# EXERCISE INSTRUCTIONS
The task calls for each record to be given again unchanged, minus any pictures.

#### DATA RECORDS ####

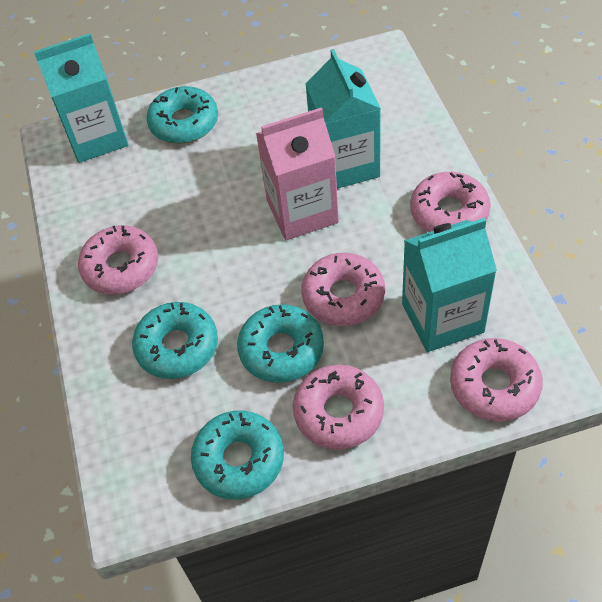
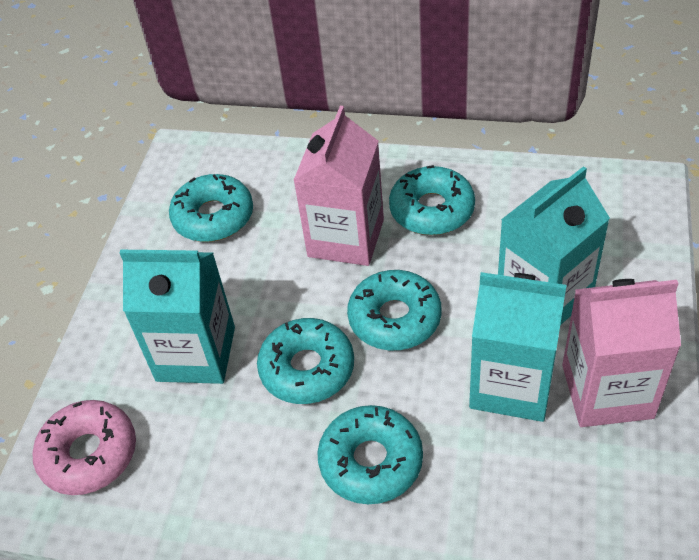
pink carton: 1 -> 2
pink donut: 5 -> 1
turquoise donut: 4 -> 5

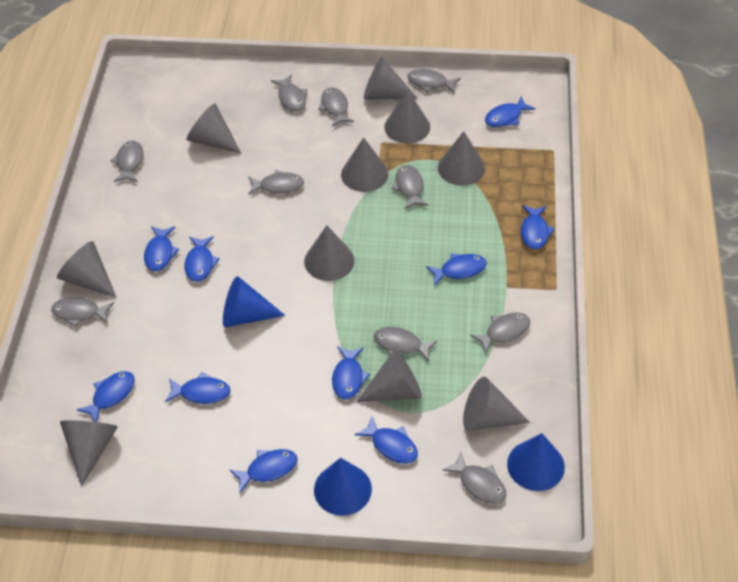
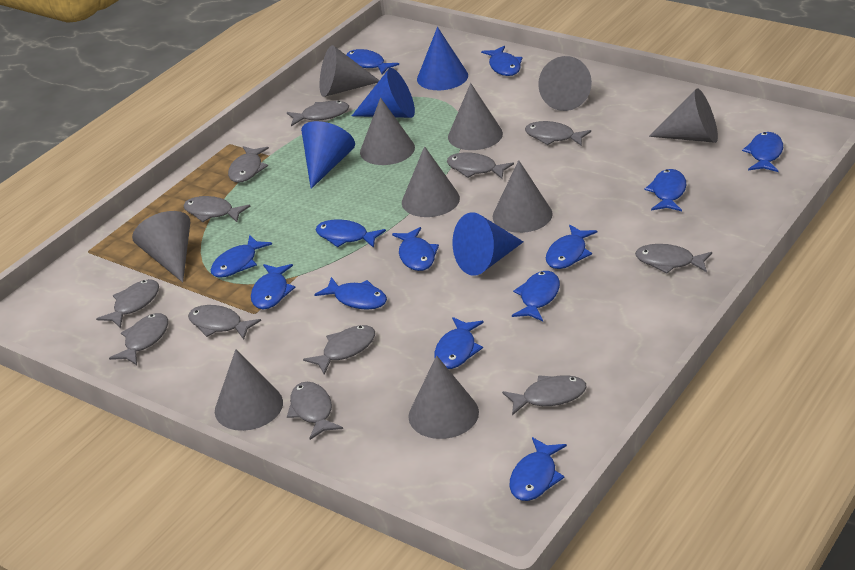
blue cone: 3 -> 4
blue fish: 10 -> 13
grey fish: 10 -> 12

####

# EXERCISE RESPONSE
pink carton: 1 -> 2
pink donut: 5 -> 1
turquoise donut: 4 -> 5

blue cone: 3 -> 4
blue fish: 10 -> 13
grey fish: 10 -> 12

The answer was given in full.